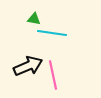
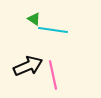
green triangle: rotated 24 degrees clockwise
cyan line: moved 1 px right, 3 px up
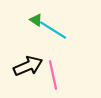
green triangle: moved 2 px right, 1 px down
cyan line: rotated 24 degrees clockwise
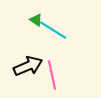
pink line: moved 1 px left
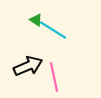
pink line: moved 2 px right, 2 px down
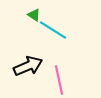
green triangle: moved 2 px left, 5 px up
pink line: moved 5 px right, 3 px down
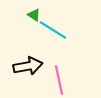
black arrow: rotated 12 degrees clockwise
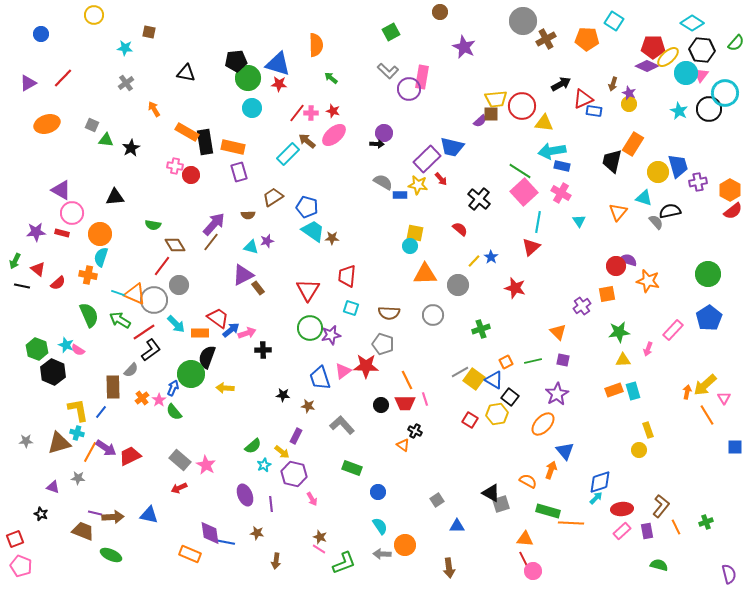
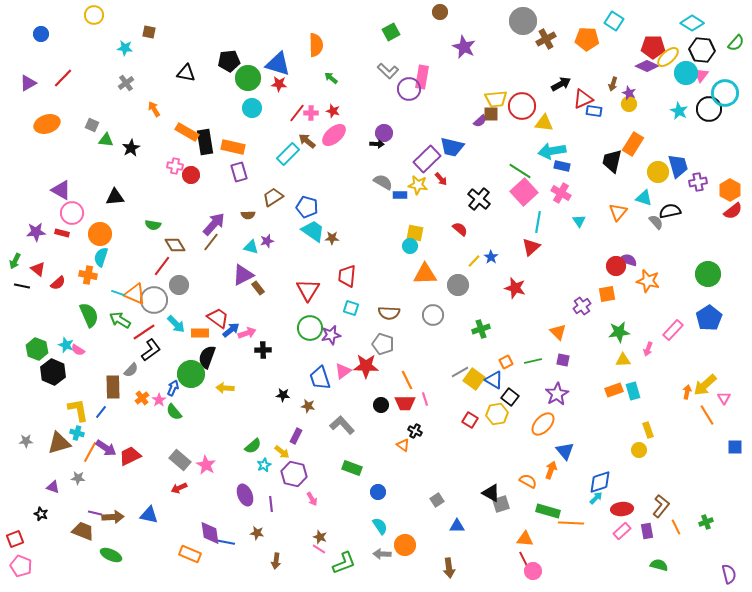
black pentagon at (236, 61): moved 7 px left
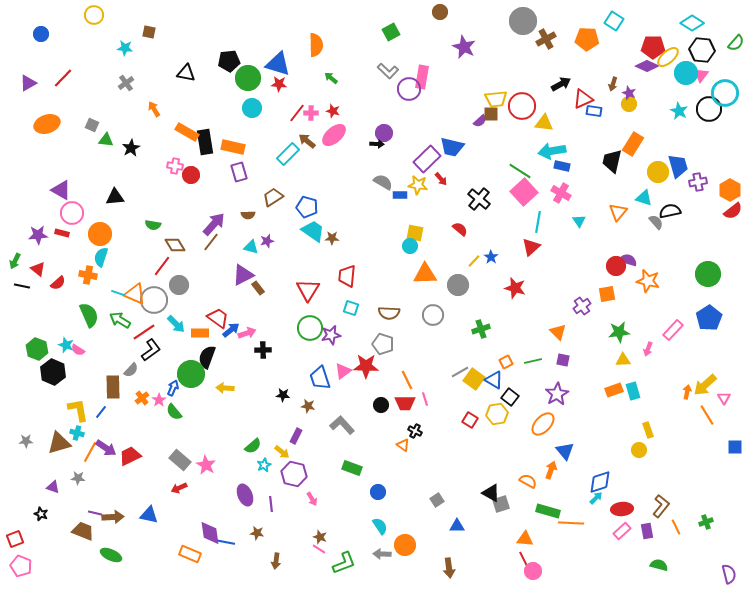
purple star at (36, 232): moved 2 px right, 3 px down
▬▬▬▬▬▬▬▬▬▬
Can you copy every line of the material above word for word, leaving the pictures out of your answer?

* _Result of this exercise_:
green triangle: rotated 24 degrees clockwise
cyan line: moved 1 px right, 3 px up
green triangle: moved 2 px right, 1 px down
cyan line: rotated 24 degrees clockwise
pink line: moved 1 px left
pink line: moved 2 px right, 2 px down
green triangle: moved 2 px left, 5 px up
pink line: moved 5 px right, 3 px down
black arrow: rotated 12 degrees clockwise
black pentagon at (236, 61): moved 7 px left
purple star at (36, 232): moved 2 px right, 3 px down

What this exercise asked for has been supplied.